● **Data listing**
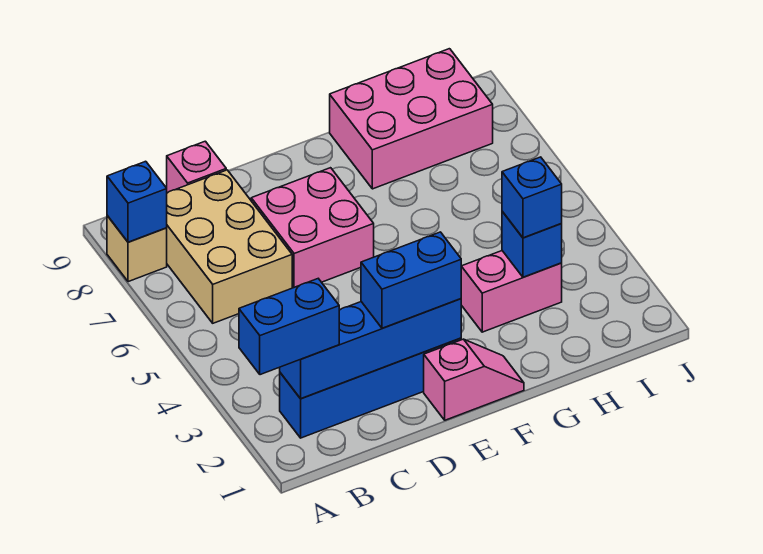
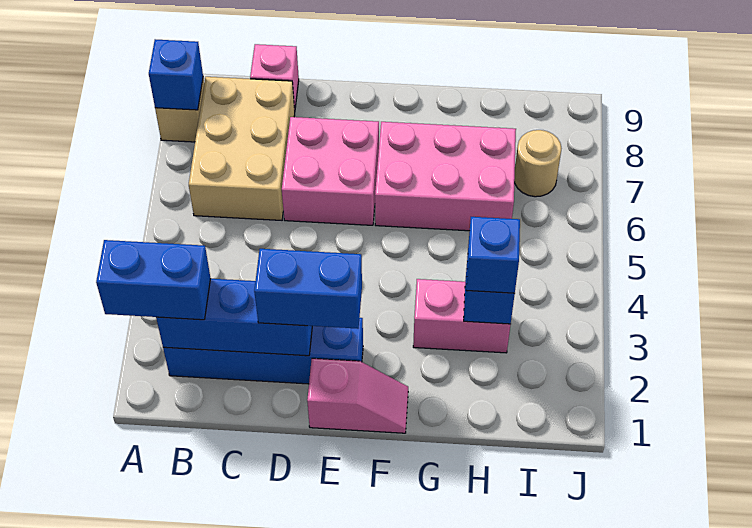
blue brick B2:E2 level 2 -> blue brick B2:D2 level 2
pink brick G8:I9 level 1 -> pink brick F6:H7 level 1
none -> tan round brick I7 level 1

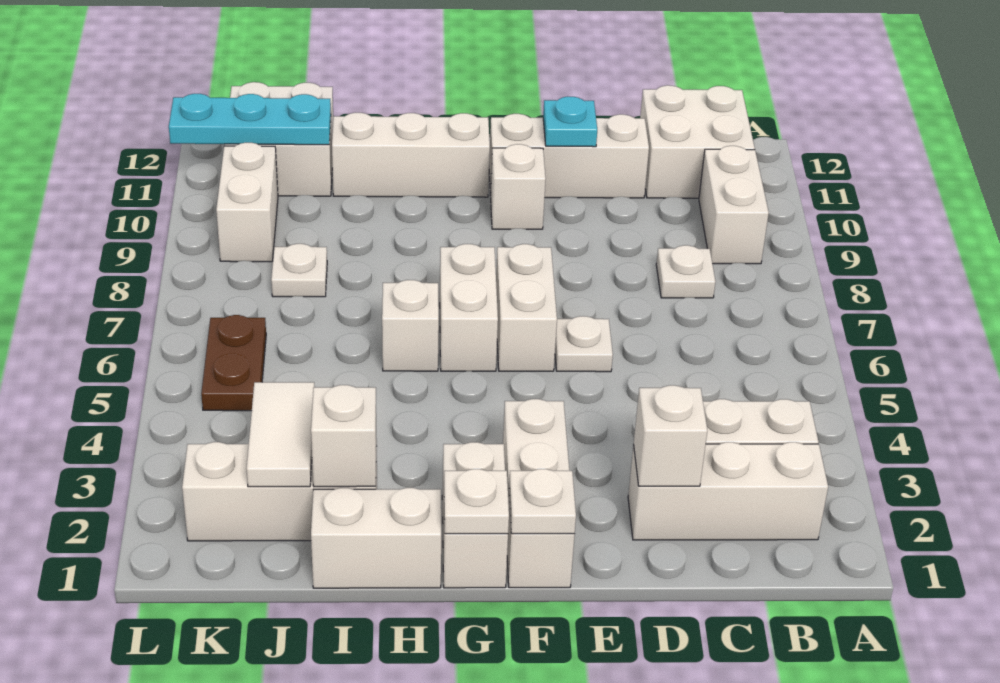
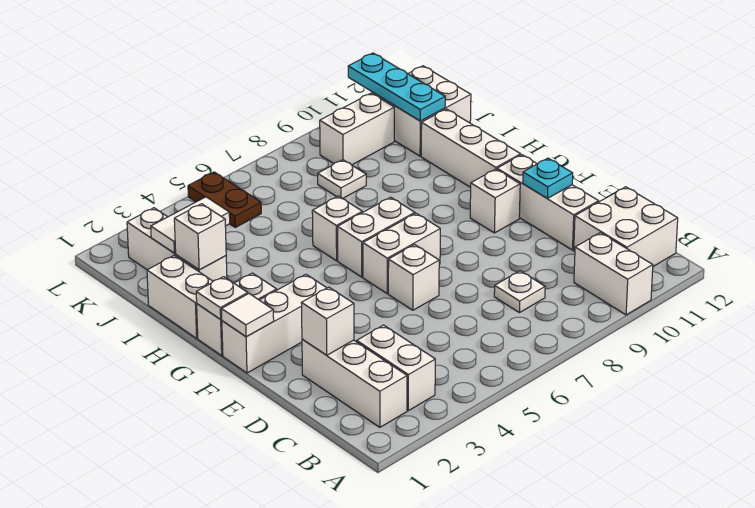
white brick B9:B10 level 1 -> white brick A10:B10 level 1
white plate E6 level 1 -> white brick E6 level 1
white plate F1 level 2 -> white tile F1 level 2
brown plate K5:K6 level 1 -> brown plate K5:L5 level 1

● **Exercise**
Which lines above contain the word "plate"? Show each of them.

● **Exercise answer**
white plate E6 level 1 -> white brick E6 level 1
white plate F1 level 2 -> white tile F1 level 2
brown plate K5:K6 level 1 -> brown plate K5:L5 level 1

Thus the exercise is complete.